---------- Data records
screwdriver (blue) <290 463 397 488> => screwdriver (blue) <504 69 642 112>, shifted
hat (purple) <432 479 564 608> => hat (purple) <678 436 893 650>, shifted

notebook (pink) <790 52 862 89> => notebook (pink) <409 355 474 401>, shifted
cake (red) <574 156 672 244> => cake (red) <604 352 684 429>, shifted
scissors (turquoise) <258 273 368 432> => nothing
--------------------
Please make an exact copy of the entries, down to the last character.

● Your response
screwdriver (blue) <290 463 397 488> => screwdriver (blue) <504 69 642 112>, shifted
hat (purple) <432 479 564 608> => hat (purple) <678 436 893 650>, shifted

notebook (pink) <790 52 862 89> => notebook (pink) <409 355 474 401>, shifted
cake (red) <574 156 672 244> => cake (red) <604 352 684 429>, shifted
scissors (turquoise) <258 273 368 432> => nothing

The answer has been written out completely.